Job item: Please reproduce all of the data exactly as it appears, but skip the pictures.

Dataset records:
<<<<

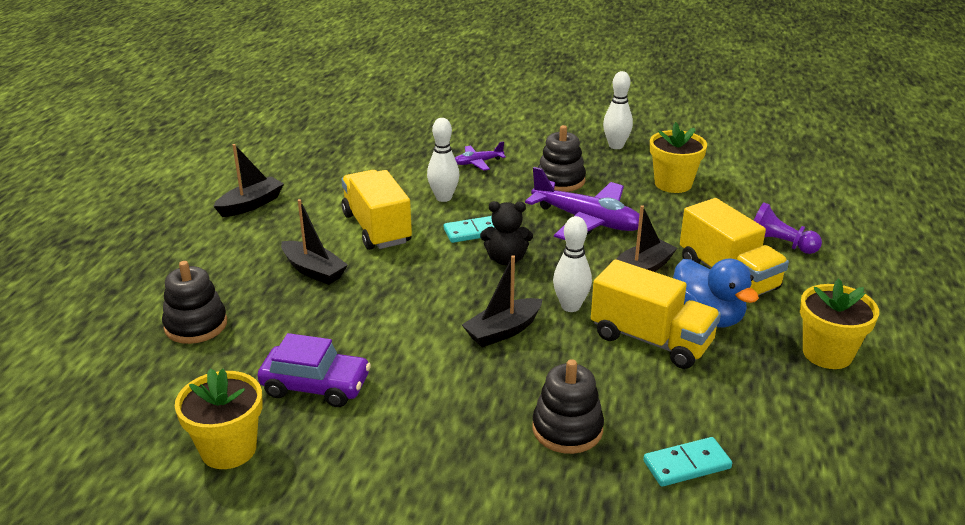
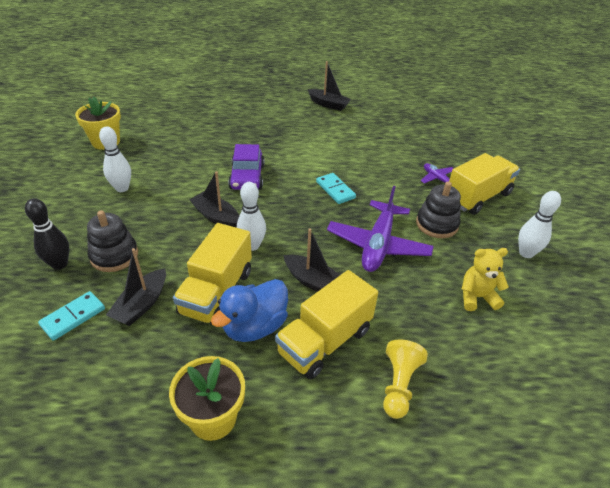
camera: 75 degrees right, 10 degrees up
black stacking toy [162,261,227,344] -> none
purple car [257,333,371,407] -> purple car moved to [228,144,265,190]
black boat [281,199,348,285] -> black boat moved to [106,248,166,326]
yellow truck [341,170,412,250] -> yellow truck moved to [449,153,520,215]
white bowling pin [427,118,459,202] -> white bowling pin moved to [99,126,131,192]
black teddy bear [480,201,533,265] -> none
turquoise domino [643,437,732,487] -> turquoise domino turned 75 degrees clockwise [38,291,105,341]
yellow flower pot [650,122,707,193] -> yellow teddy bear [462,248,509,311]
purple pawn [754,202,822,254] -> yellow pawn [383,339,428,419]
none -> black bowling pin [25,198,70,270]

>>>>

Expected output:
camera: 75 degrees right, 10 degrees up
black stacking toy [162,261,227,344] -> none
purple car [257,333,371,407] -> purple car moved to [228,144,265,190]
black boat [281,199,348,285] -> black boat moved to [106,248,166,326]
yellow truck [341,170,412,250] -> yellow truck moved to [449,153,520,215]
white bowling pin [427,118,459,202] -> white bowling pin moved to [99,126,131,192]
black teddy bear [480,201,533,265] -> none
turquoise domino [643,437,732,487] -> turquoise domino turned 75 degrees clockwise [38,291,105,341]
yellow flower pot [650,122,707,193] -> yellow teddy bear [462,248,509,311]
purple pawn [754,202,822,254] -> yellow pawn [383,339,428,419]
none -> black bowling pin [25,198,70,270]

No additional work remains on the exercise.